How to complete this task: Each line in the records below, from the one that contains "in_second: [779, 592]" to the one that contains "was: gafas [turquesa]", should be reproduced exactly, the first and last included.

━━━━━ Excerpted data ━━━━━

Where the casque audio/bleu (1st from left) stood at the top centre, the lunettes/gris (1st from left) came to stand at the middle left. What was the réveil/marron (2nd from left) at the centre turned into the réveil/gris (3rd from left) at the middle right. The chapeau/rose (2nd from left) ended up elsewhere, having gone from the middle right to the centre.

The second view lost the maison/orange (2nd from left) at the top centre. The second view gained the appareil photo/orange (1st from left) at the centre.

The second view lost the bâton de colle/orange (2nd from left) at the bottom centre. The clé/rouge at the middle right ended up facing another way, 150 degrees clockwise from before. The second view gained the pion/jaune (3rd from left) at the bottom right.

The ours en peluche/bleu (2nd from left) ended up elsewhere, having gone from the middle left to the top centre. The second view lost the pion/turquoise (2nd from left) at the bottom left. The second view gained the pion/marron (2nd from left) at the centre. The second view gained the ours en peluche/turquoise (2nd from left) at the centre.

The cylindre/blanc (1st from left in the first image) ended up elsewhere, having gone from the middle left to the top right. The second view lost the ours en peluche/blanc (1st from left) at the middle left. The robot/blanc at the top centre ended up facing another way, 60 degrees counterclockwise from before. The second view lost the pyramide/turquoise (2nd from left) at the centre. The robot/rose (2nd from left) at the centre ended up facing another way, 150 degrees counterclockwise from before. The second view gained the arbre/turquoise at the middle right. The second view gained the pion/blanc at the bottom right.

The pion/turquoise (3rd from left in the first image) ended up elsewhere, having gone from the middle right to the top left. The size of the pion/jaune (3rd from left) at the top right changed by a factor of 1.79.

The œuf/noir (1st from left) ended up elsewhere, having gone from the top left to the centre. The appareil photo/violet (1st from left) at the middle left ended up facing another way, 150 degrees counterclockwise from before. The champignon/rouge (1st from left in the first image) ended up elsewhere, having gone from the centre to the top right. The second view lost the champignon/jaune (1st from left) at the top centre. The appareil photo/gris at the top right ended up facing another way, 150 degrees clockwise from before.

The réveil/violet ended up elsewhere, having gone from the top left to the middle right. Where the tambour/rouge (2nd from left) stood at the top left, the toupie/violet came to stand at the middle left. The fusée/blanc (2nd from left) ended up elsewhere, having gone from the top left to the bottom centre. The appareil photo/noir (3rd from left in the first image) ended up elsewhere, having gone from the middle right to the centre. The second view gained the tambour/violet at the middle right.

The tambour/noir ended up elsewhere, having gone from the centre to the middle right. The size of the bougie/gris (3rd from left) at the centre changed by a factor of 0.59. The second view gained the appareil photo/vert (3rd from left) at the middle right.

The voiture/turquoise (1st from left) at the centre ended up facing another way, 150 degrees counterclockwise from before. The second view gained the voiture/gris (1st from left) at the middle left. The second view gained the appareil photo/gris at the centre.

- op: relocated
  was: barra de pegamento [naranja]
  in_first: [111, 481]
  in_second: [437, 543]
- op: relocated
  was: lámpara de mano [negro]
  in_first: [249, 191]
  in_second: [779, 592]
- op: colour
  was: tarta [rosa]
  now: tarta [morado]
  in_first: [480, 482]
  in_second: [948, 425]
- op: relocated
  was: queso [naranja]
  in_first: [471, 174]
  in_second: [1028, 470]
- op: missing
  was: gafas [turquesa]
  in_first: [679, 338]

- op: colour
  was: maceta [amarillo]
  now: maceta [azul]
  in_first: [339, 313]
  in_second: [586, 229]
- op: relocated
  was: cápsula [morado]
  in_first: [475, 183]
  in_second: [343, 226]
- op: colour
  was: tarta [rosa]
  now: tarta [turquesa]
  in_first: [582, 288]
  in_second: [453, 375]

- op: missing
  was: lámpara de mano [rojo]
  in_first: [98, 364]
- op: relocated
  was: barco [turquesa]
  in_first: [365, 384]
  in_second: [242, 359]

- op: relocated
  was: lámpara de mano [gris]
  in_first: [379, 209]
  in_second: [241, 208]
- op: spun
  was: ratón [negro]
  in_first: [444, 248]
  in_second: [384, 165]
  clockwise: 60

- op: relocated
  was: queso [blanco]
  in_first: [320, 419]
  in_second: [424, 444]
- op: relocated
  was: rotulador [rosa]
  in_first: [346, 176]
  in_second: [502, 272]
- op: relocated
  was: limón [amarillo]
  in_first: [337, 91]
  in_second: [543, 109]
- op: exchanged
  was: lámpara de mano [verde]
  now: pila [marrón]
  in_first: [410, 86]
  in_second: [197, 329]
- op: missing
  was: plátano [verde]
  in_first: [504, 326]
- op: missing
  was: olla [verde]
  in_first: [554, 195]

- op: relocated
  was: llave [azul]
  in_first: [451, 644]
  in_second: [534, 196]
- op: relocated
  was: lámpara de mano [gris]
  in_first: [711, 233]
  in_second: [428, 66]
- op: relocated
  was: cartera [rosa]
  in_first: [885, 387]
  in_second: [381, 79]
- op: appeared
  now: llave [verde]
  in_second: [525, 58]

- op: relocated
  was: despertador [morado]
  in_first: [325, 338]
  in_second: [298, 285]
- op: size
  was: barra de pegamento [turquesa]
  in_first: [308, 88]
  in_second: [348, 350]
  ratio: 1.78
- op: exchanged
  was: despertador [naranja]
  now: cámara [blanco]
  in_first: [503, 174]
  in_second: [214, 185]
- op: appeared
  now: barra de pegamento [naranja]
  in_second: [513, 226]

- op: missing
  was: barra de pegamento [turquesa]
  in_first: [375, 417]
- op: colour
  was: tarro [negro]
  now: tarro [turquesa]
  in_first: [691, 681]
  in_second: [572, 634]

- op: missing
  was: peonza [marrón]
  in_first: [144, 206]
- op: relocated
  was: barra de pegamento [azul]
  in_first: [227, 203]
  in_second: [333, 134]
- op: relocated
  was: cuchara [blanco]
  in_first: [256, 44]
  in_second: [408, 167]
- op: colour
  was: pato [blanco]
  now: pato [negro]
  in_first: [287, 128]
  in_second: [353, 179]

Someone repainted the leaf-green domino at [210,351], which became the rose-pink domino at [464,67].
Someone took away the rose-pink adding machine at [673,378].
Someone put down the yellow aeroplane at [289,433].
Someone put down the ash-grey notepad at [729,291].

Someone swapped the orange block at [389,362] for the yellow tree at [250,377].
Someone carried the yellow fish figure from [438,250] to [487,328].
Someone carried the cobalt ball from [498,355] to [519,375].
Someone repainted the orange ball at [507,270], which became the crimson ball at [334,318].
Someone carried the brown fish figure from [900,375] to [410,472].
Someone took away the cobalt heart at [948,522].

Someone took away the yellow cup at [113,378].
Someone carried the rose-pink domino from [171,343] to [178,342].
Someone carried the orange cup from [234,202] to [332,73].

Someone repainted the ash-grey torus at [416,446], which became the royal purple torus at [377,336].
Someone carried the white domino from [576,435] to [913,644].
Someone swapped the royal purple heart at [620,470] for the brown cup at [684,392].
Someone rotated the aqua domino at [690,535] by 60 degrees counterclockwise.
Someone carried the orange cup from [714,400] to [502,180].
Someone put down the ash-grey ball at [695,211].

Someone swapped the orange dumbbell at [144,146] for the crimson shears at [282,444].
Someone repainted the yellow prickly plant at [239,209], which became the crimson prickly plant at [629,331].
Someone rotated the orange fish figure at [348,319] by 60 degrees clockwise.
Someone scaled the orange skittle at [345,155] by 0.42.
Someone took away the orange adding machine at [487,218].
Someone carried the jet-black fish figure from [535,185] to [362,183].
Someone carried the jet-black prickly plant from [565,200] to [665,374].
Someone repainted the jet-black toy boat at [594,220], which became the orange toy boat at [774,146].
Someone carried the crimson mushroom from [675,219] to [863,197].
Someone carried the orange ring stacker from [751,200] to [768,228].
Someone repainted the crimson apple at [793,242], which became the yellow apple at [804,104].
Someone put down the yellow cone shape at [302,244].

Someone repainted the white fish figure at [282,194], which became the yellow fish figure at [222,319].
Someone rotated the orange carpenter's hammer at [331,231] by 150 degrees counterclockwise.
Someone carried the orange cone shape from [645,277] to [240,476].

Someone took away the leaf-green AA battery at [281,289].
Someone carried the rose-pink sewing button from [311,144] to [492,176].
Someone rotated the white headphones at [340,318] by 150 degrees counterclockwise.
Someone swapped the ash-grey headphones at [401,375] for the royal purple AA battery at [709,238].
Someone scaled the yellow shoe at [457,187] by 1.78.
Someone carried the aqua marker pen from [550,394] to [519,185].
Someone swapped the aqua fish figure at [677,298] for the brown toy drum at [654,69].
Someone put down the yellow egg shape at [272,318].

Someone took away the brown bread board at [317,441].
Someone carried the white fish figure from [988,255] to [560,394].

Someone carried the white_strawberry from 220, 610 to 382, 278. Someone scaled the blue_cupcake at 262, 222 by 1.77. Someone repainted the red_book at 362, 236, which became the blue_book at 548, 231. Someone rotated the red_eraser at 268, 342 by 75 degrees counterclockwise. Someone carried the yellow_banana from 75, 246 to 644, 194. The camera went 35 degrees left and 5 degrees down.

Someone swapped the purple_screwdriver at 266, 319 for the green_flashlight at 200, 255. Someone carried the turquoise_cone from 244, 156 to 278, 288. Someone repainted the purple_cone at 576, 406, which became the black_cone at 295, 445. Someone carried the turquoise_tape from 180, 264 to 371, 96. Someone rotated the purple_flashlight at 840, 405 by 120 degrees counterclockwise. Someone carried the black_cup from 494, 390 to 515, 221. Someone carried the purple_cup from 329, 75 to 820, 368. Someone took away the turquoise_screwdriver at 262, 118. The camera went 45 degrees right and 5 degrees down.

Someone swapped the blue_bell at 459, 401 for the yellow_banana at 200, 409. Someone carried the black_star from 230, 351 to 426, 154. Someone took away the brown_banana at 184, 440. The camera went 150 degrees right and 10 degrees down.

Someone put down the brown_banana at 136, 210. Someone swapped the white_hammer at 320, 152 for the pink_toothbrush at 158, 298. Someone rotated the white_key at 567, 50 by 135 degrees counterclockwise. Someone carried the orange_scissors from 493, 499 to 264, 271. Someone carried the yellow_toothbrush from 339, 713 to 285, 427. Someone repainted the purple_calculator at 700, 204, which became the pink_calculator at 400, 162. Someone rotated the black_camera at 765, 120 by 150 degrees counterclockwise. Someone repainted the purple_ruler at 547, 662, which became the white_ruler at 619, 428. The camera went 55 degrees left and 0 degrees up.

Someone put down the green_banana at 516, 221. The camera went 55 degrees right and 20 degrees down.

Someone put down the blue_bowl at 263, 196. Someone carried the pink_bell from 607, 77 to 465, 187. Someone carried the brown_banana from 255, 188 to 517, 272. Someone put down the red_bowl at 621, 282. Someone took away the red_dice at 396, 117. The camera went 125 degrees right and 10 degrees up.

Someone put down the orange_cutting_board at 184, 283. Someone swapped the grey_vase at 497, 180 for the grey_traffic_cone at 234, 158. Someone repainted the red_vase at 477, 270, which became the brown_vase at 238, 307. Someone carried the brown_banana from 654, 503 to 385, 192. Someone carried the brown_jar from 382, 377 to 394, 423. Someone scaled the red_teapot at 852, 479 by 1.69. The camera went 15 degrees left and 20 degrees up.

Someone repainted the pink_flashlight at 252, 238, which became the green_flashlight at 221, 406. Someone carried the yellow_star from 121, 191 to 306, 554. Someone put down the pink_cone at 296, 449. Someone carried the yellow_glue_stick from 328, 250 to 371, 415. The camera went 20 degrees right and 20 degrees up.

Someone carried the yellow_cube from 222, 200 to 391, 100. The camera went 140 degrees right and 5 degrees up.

━━━━━

Task solution:
  in_second: [779, 592]
- op: colour
  was: tarta [rosa]
  now: tarta [morado]
  in_first: [480, 482]
  in_second: [948, 425]
- op: relocated
  was: queso [naranja]
  in_first: [471, 174]
  in_second: [1028, 470]
- op: missing
  was: gafas [turquesa]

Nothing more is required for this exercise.